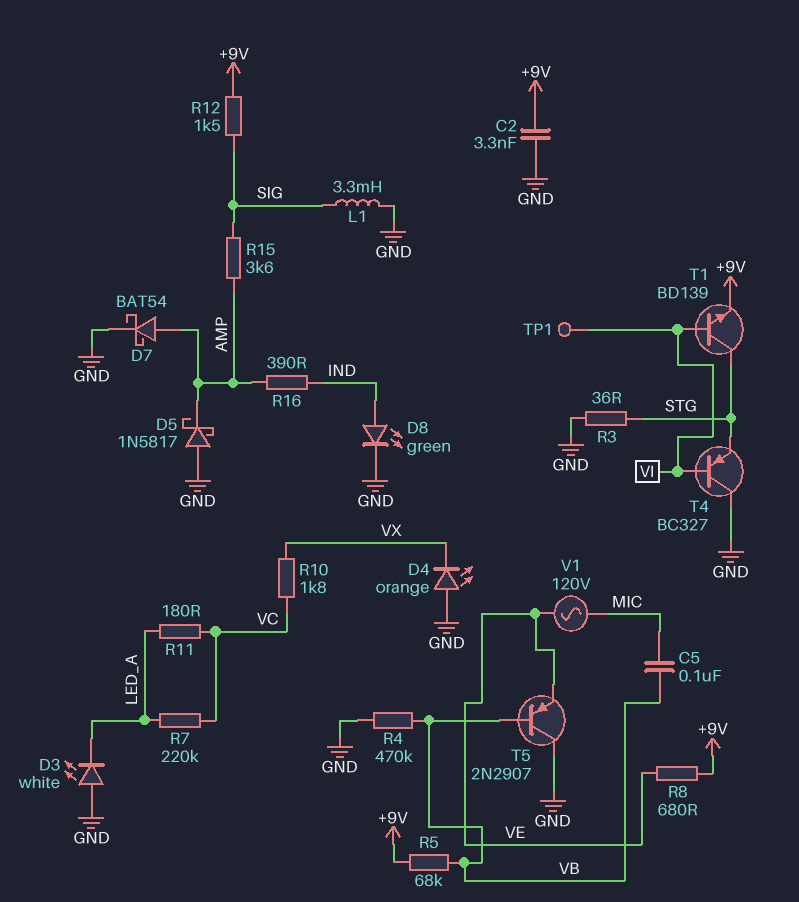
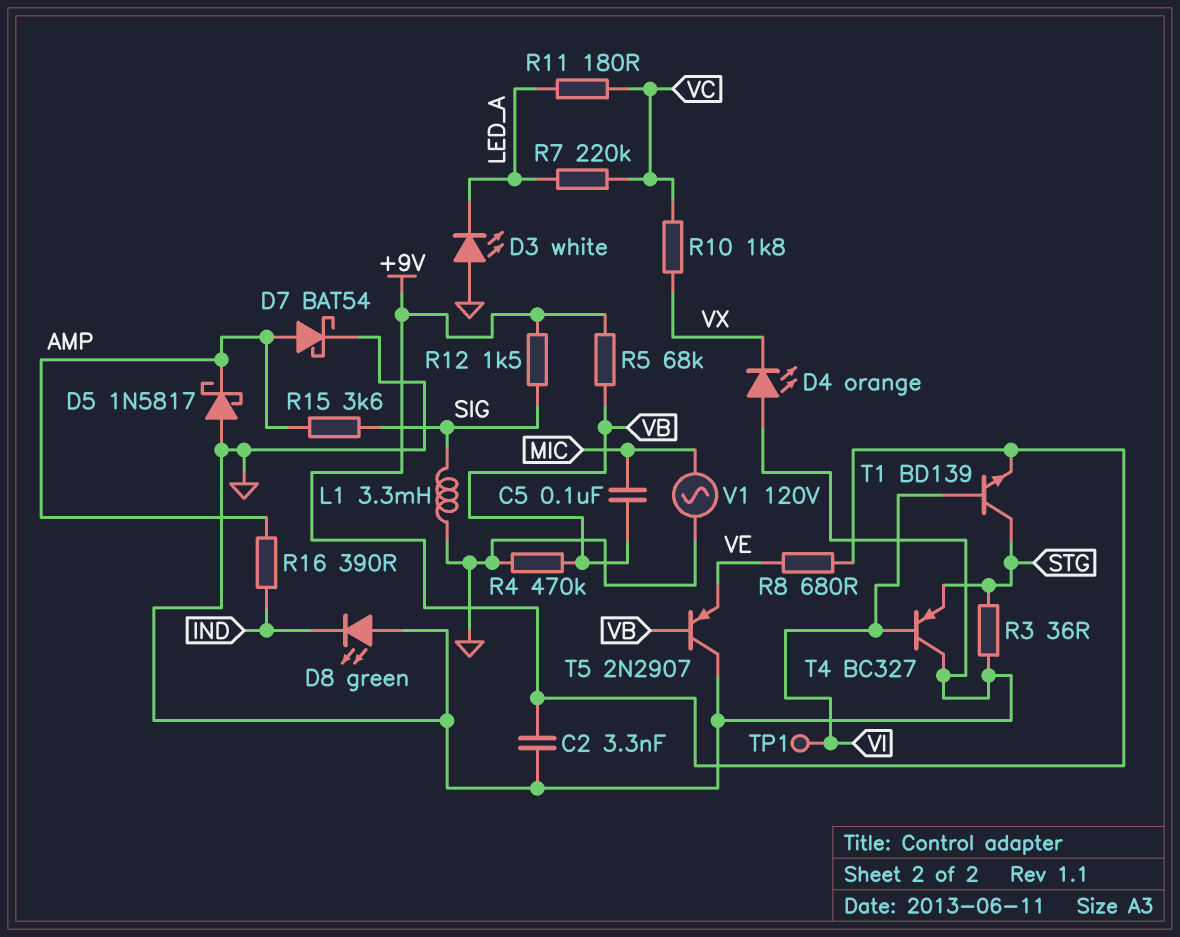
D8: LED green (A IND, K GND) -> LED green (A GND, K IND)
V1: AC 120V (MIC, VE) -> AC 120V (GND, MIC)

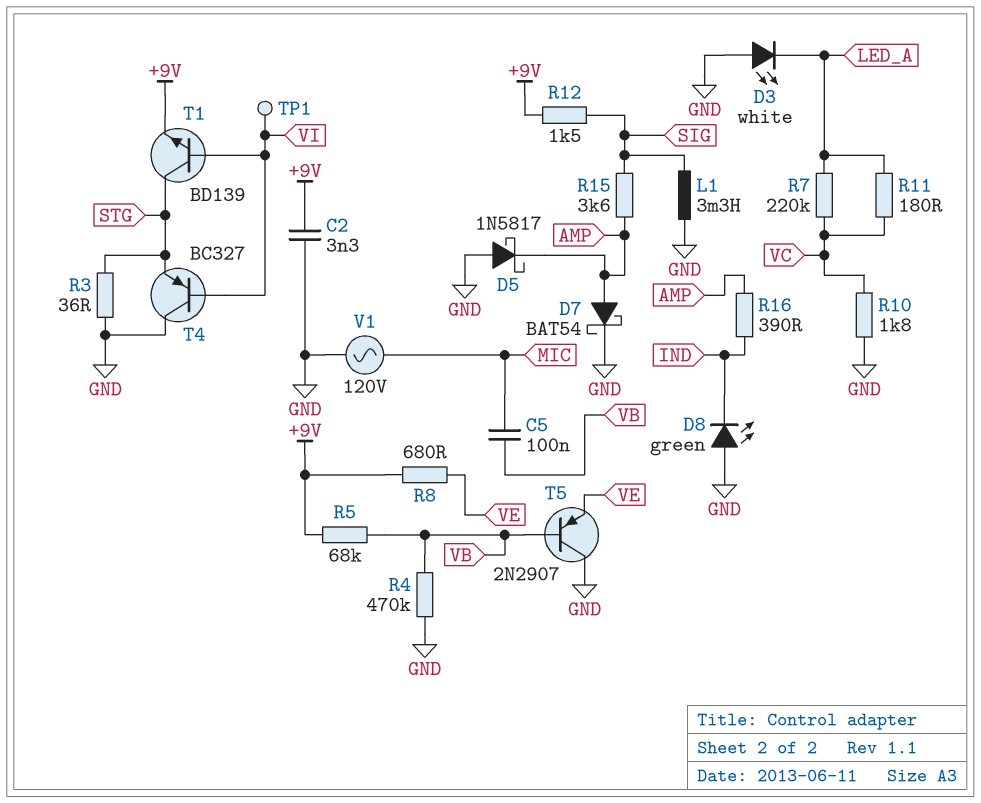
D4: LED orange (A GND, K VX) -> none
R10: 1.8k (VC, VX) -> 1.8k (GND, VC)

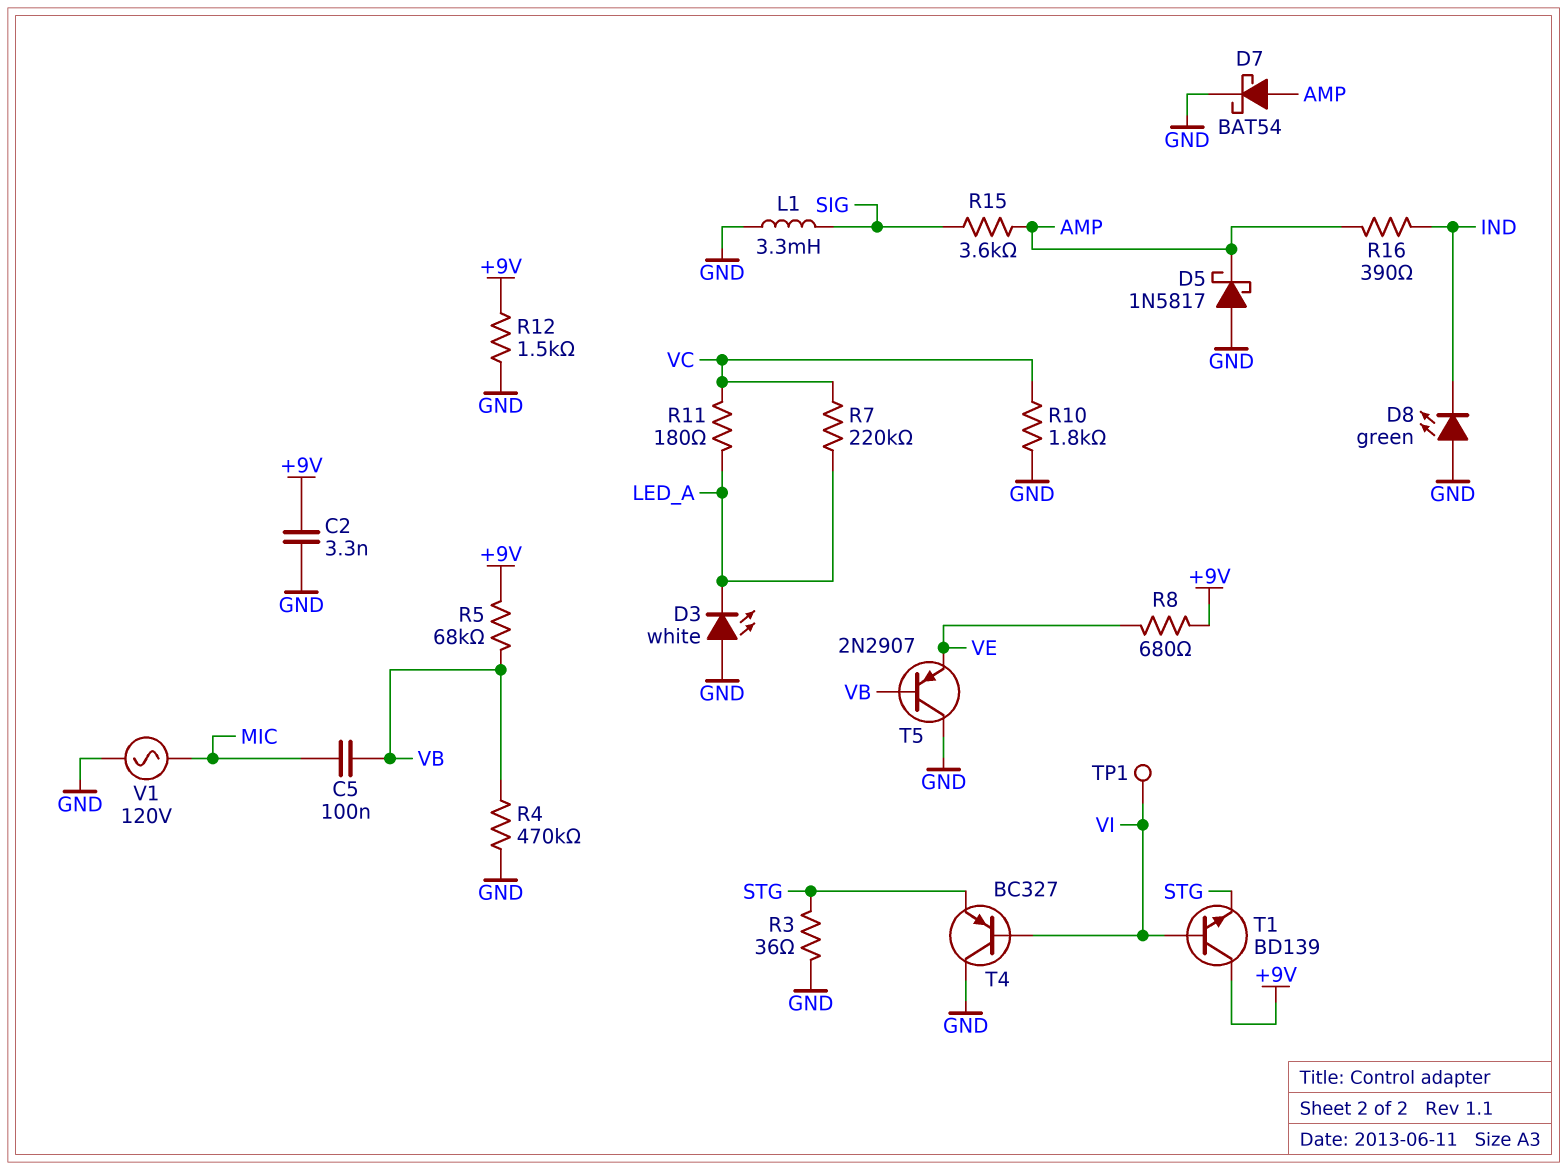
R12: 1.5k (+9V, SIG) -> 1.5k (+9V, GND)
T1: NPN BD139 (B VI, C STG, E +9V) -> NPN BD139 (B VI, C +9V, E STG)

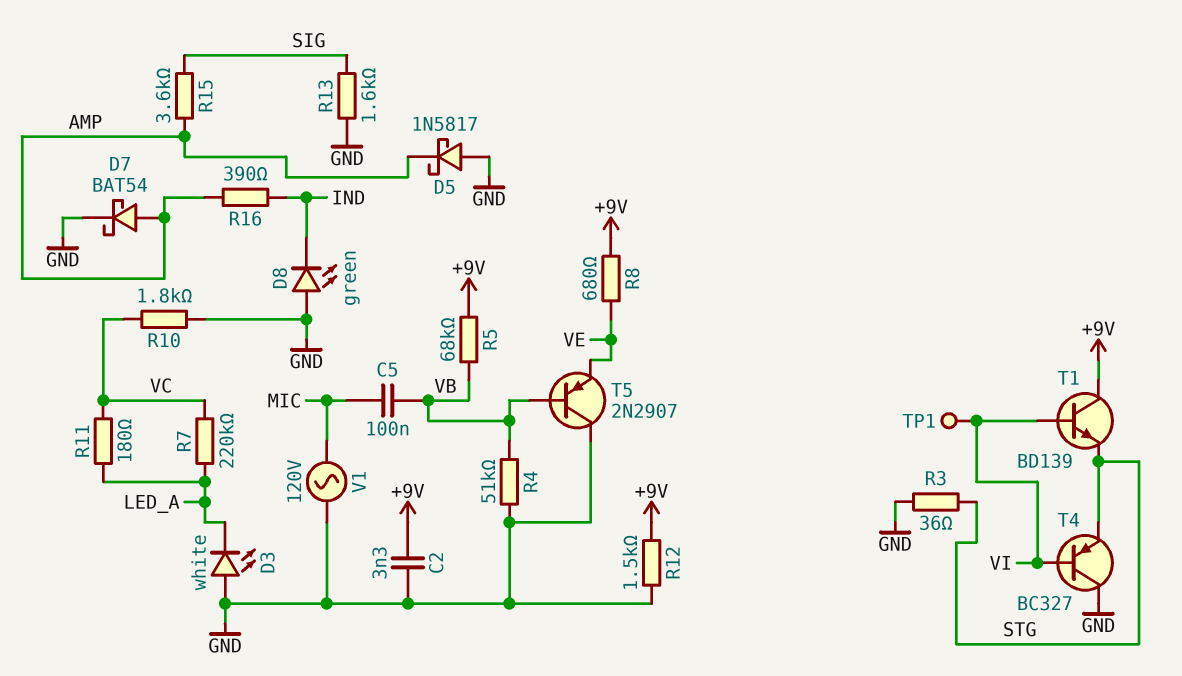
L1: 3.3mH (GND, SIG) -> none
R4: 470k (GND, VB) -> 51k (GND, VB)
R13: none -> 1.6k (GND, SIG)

* * *

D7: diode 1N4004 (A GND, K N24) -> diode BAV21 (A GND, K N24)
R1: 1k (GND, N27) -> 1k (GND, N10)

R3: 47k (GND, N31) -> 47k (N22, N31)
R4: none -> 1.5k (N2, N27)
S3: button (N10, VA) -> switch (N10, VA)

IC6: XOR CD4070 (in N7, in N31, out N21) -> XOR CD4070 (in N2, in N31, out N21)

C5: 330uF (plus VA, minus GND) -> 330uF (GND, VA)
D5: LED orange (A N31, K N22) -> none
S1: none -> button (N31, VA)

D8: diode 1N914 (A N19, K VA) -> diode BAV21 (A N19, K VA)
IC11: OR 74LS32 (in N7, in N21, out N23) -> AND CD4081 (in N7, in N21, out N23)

* _What you should do_
Show the lines of the records that contain the word "none".

* _Finished exercise_
D4: LED orange (A GND, K VX) -> none
L1: 3.3mH (GND, SIG) -> none
R13: none -> 1.6k (GND, SIG)
R4: none -> 1.5k (N2, N27)
D5: LED orange (A N31, K N22) -> none
S1: none -> button (N31, VA)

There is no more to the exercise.